* [EXERCISE OBJECTIVE] Having located the line with "camera: 25 degrees left, 5 degrees down", repeat it and all remaining lines of the records exactly. Pictures do not belong in the answer.

Coordinate-based object records
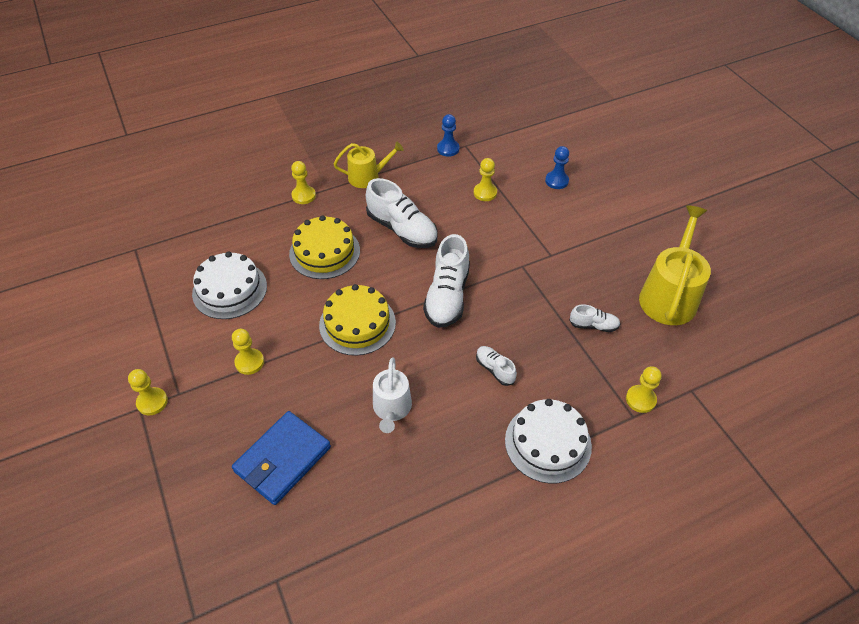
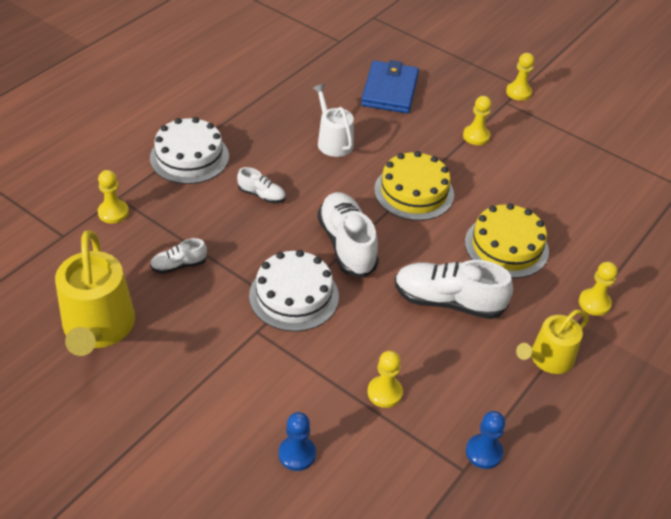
camera: 150 degrees right, 5 degrees down
white cake [192,251,267,319] -> white cake moved to [249,250,339,332]

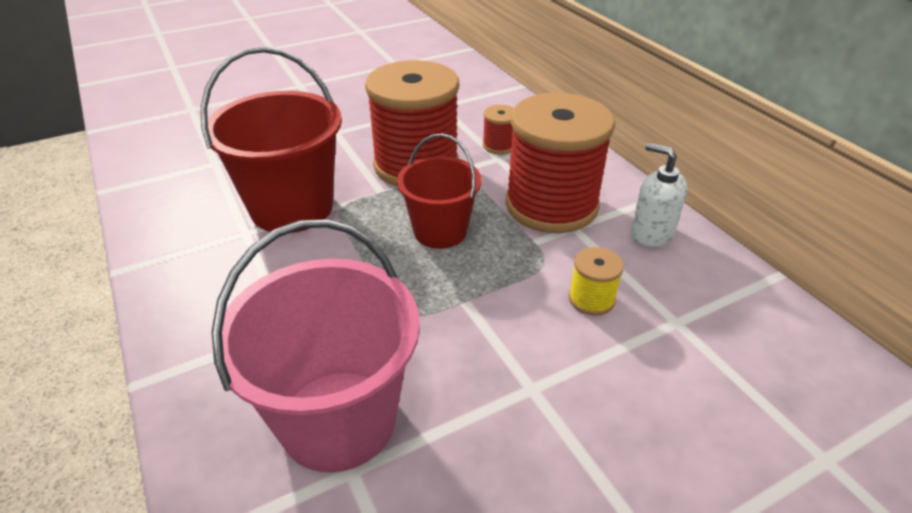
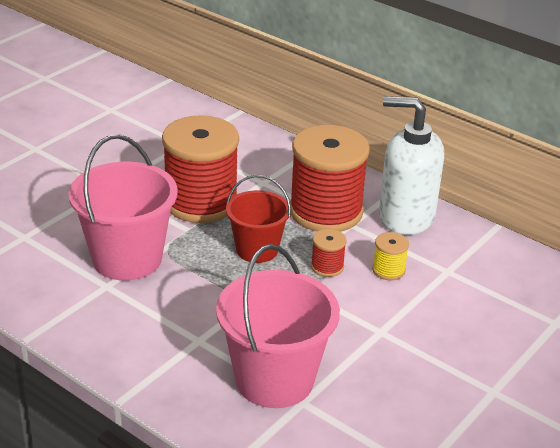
camera: 25 degrees left, 5 degrees down
red bucket [201,47,342,233] -> pink bucket [68,134,178,281]
red spool [483,105,514,154] -> red spool moved to [311,229,347,277]
white soap dispenser [631,143,688,247] -> white soap dispenser [379,96,444,235], size x1.82

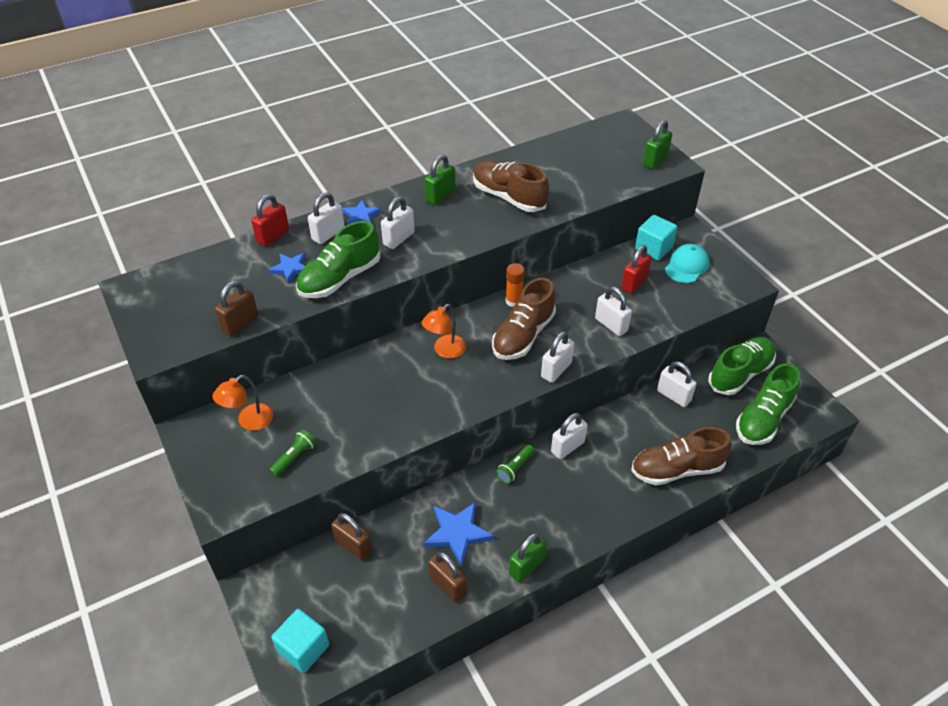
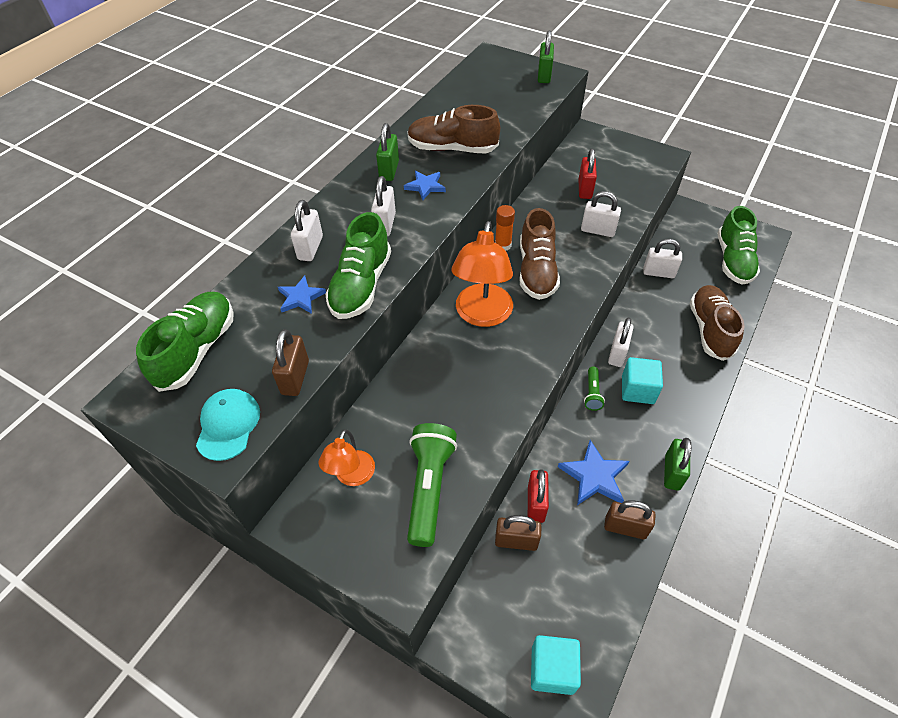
camera: 30 degrees left, 5 degrees up
red padlock [251,194,289,247] -> red padlock moved to [528,469,549,523]
green flashlight [269,429,316,477] -> green flashlight [407,423,457,547], size x1.94
blue star [342,199,381,225] -> blue star moved to [404,171,446,200]
orange lamp [422,304,466,358] -> orange lamp [451,221,513,327], size x1.74
white padlock [541,331,574,383] -> none
brown shoe [631,427,732,485] -> brown shoe turned 135 degrees clockwise [690,285,745,361]
turquoise cube [635,215,678,260] -> turquoise cube moved to [622,357,663,404]
turquoise cap [665,244,709,283] -> turquoise cap moved to [196,389,260,461]
green shoe [708,337,776,395] -> green shoe moved to [136,292,234,392]

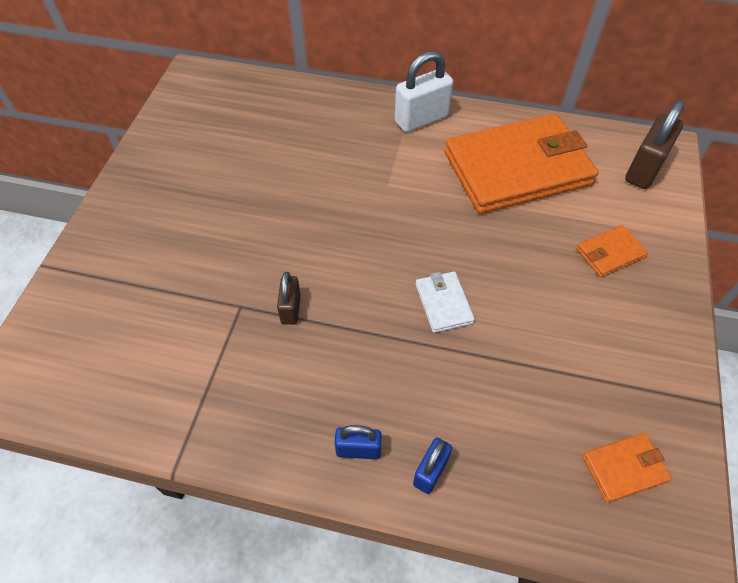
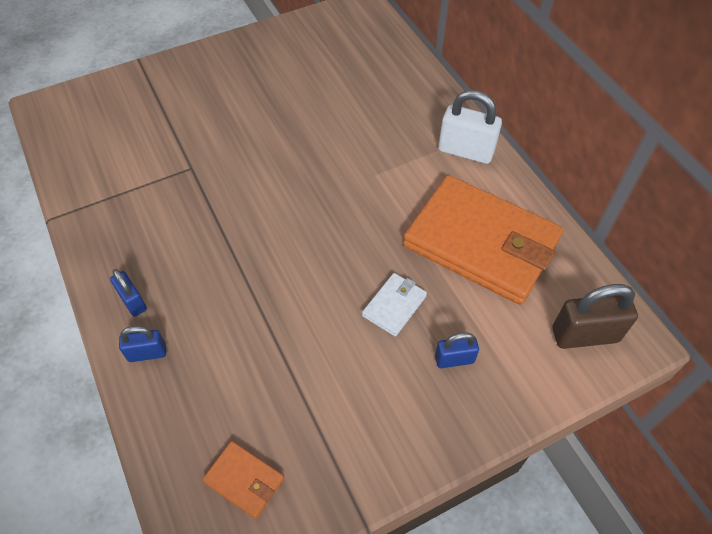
camera: 50 degrees right, 0 degrees up
brown padlock [277,272,301,325] -> none
white wallet [416,271,475,333] -> white wallet moved to [362,273,427,336]
orange wallet [576,225,648,277] -> blue padlock [435,332,479,368]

* [WRITTEN REPLY]
camera: 25 degrees left, 5 degrees down
red bucket [201,47,342,233] -> pink bucket [68,134,178,281]
red spool [483,105,514,154] -> red spool moved to [311,229,347,277]
white soap dispenser [631,143,688,247] -> white soap dispenser [379,96,444,235], size x1.82

camera: 30 degrees left, 5 degrees up
red padlock [251,194,289,247] -> red padlock moved to [528,469,549,523]
green flashlight [269,429,316,477] -> green flashlight [407,423,457,547], size x1.94
blue star [342,199,381,225] -> blue star moved to [404,171,446,200]
orange lamp [422,304,466,358] -> orange lamp [451,221,513,327], size x1.74
white padlock [541,331,574,383] -> none
brown shoe [631,427,732,485] -> brown shoe turned 135 degrees clockwise [690,285,745,361]
turquoise cube [635,215,678,260] -> turquoise cube moved to [622,357,663,404]
turquoise cap [665,244,709,283] -> turquoise cap moved to [196,389,260,461]
green shoe [708,337,776,395] -> green shoe moved to [136,292,234,392]

camera: 50 degrees right, 0 degrees up
brown padlock [277,272,301,325] -> none
white wallet [416,271,475,333] -> white wallet moved to [362,273,427,336]
orange wallet [576,225,648,277] -> blue padlock [435,332,479,368]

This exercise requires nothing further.